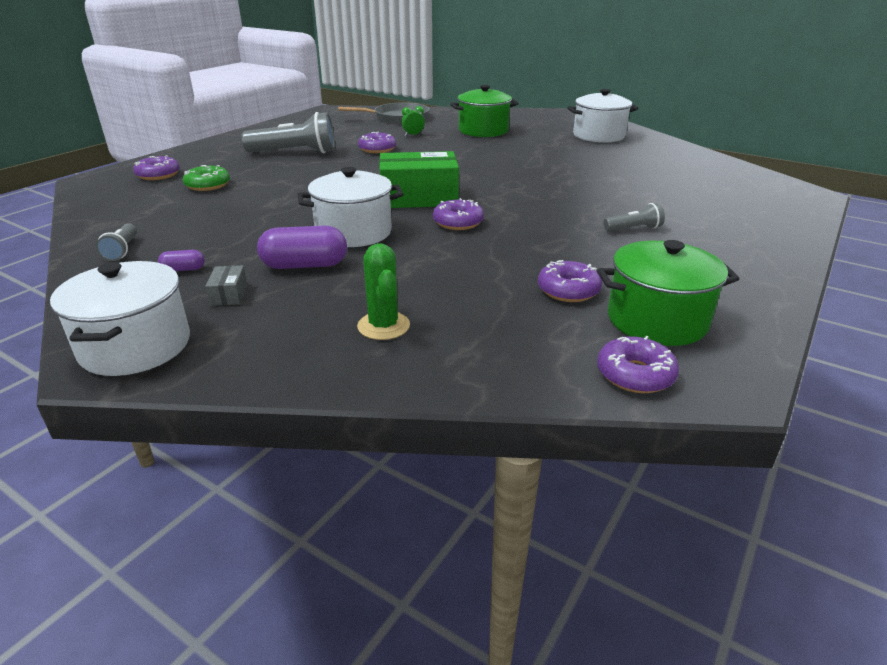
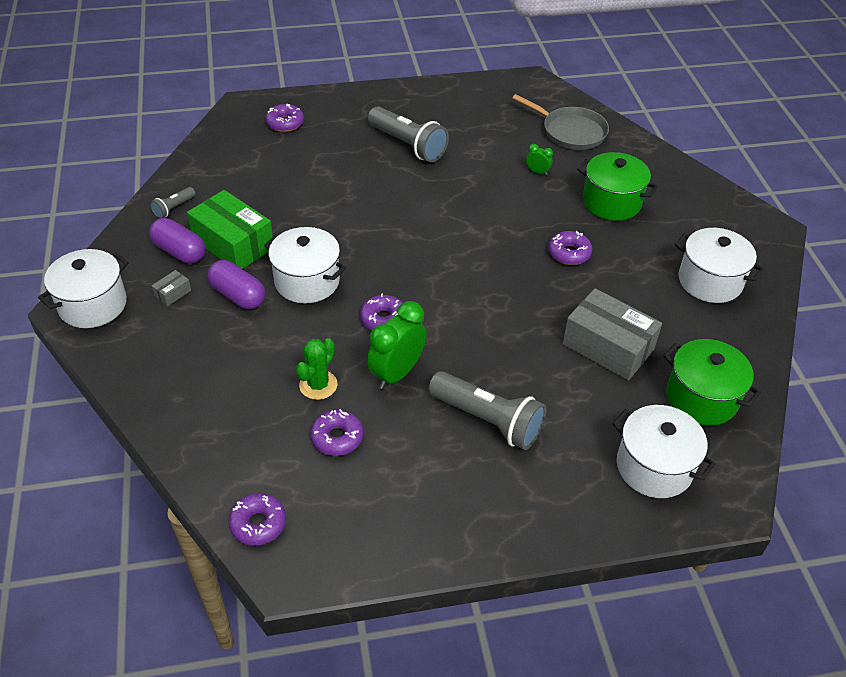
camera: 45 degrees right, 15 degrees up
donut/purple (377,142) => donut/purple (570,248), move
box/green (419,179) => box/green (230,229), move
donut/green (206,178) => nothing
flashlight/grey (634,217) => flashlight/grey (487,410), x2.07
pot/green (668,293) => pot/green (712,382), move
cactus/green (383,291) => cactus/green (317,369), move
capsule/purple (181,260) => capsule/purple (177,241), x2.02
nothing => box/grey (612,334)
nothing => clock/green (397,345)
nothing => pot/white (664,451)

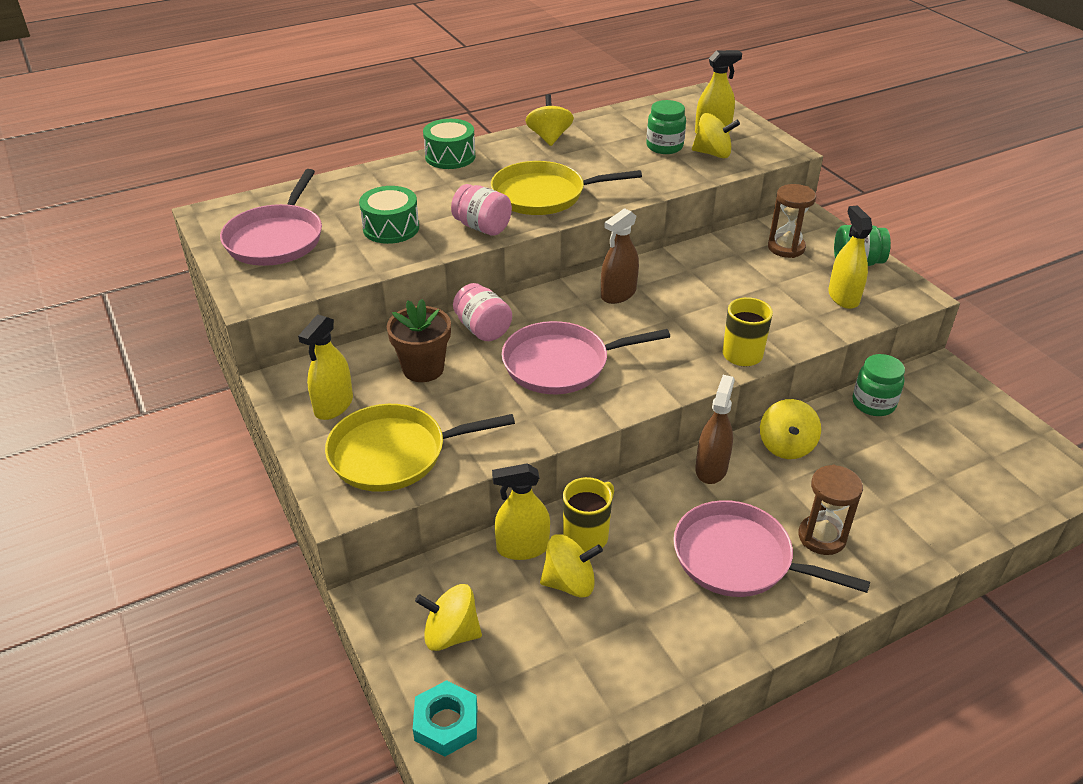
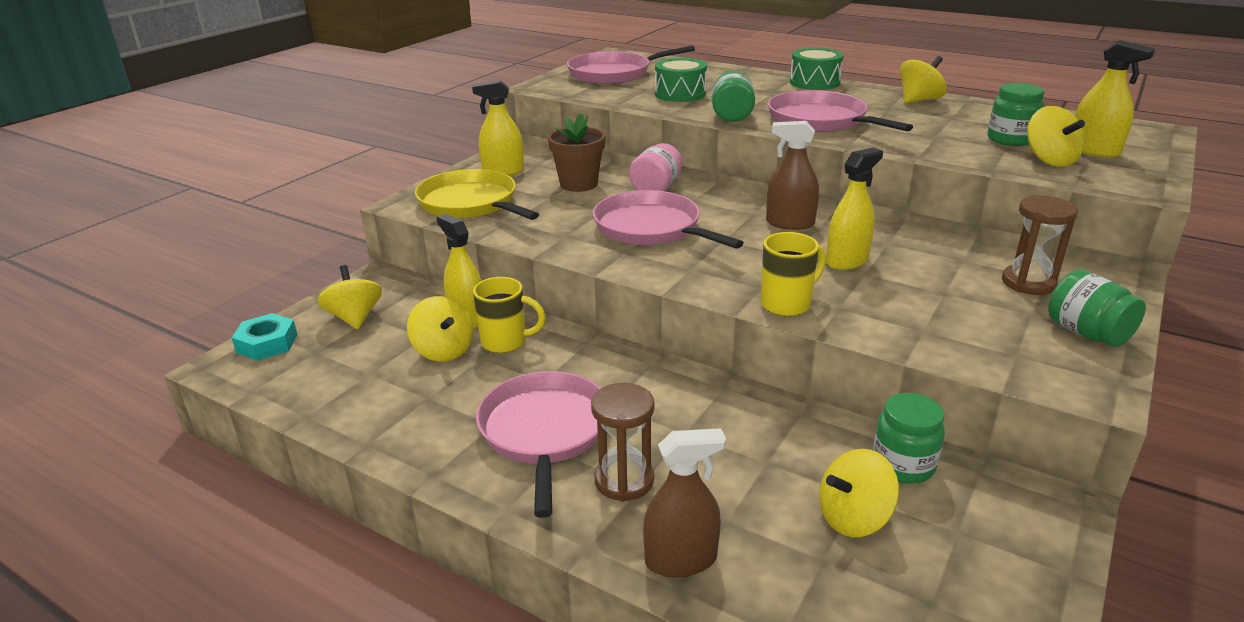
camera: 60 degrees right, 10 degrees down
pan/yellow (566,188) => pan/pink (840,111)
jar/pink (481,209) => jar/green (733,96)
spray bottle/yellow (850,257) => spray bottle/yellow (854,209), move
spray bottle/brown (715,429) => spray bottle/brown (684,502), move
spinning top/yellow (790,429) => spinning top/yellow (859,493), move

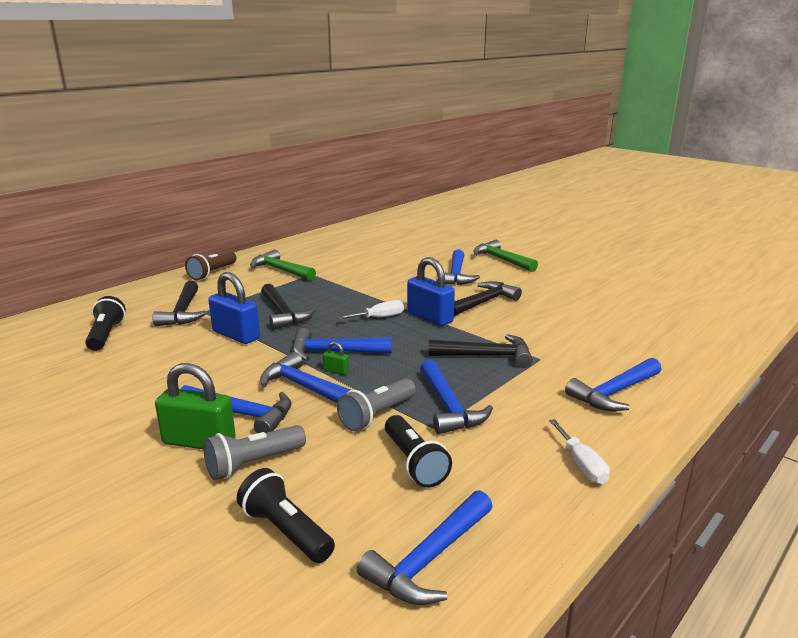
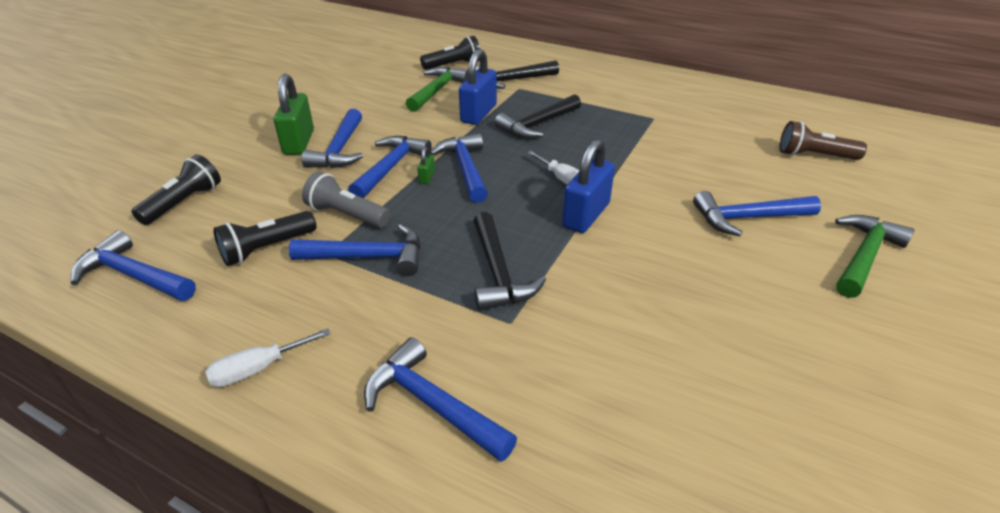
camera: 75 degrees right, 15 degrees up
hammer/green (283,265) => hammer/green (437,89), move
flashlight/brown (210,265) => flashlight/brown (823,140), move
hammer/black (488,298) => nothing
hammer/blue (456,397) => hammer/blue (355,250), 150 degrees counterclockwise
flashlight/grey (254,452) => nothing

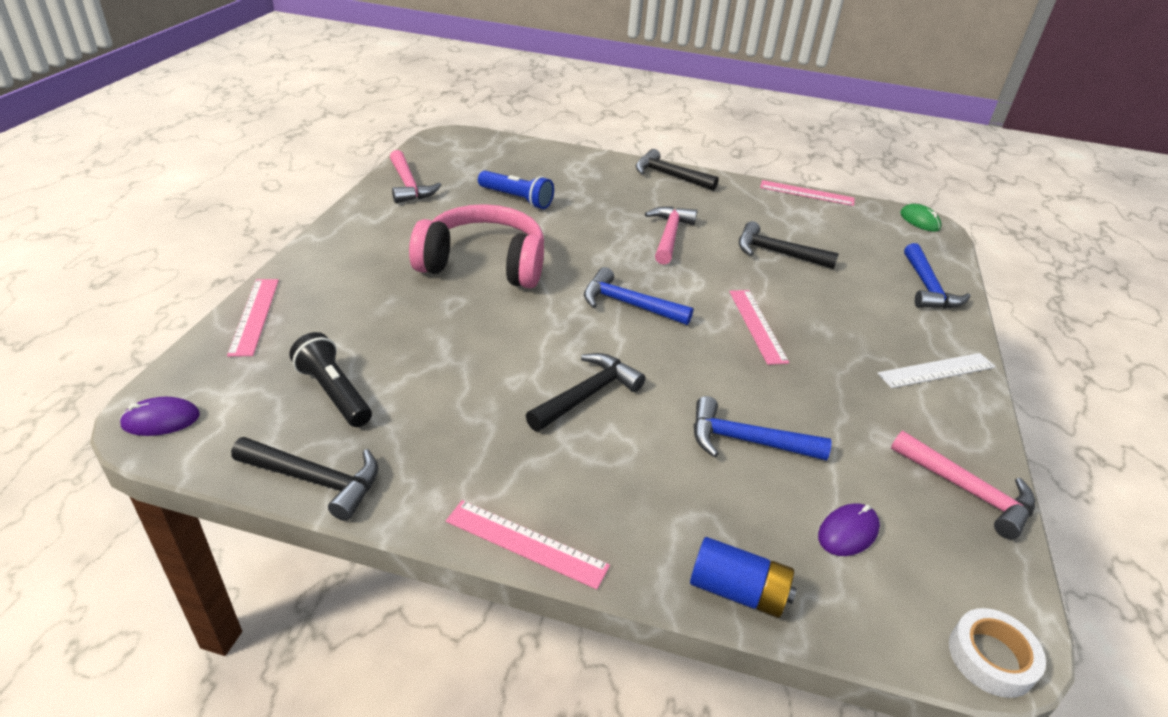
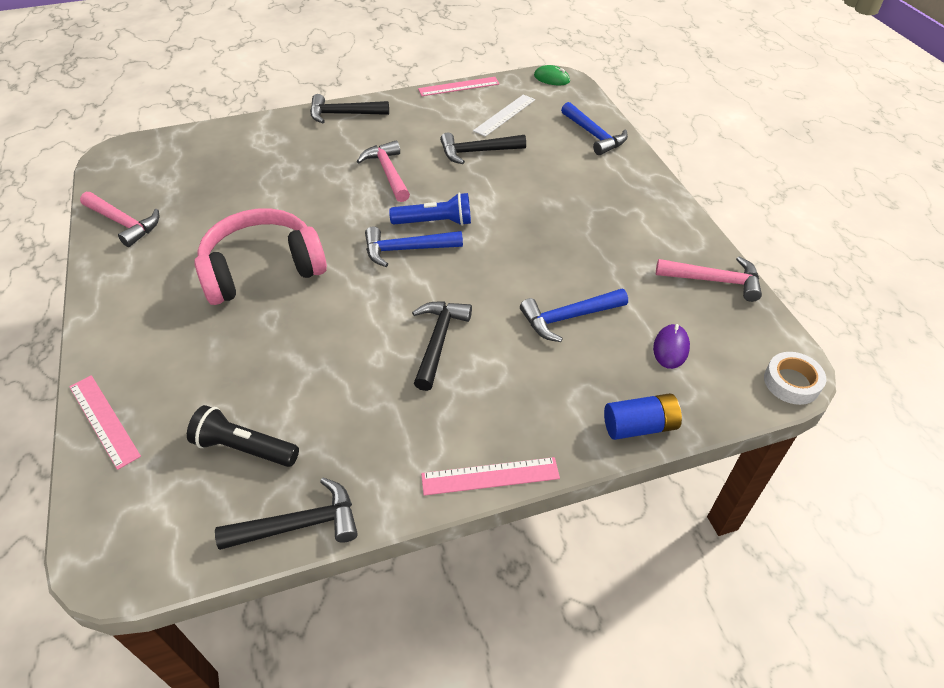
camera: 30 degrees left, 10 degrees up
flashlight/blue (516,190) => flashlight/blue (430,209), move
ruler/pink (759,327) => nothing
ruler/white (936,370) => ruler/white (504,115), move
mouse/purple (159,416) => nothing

_ _ _ _ _

Task prompt:
Go back to the line containing "nothing => box/grey (612,334)" and output it and every line after it through the end of the records, exactly, but not the pictures.

Your response:
nothing => box/grey (612,334)
nothing => clock/green (397,345)
nothing => pot/white (664,451)

camera: 60 degrees right, 10 degrees down
pan/yellow (566,188) => pan/pink (840,111)
jar/pink (481,209) => jar/green (733,96)
spray bottle/yellow (850,257) => spray bottle/yellow (854,209), move
spray bottle/brown (715,429) => spray bottle/brown (684,502), move
spinning top/yellow (790,429) => spinning top/yellow (859,493), move

camera: 75 degrees right, 15 degrees up
hammer/green (283,265) => hammer/green (437,89), move
flashlight/brown (210,265) => flashlight/brown (823,140), move
hammer/black (488,298) => nothing
hammer/blue (456,397) => hammer/blue (355,250), 150 degrees counterclockwise
flashlight/grey (254,452) => nothing

camera: 30 degrees left, 10 degrees up
flashlight/blue (516,190) => flashlight/blue (430,209), move
ruler/pink (759,327) => nothing
ruler/white (936,370) => ruler/white (504,115), move
mouse/purple (159,416) => nothing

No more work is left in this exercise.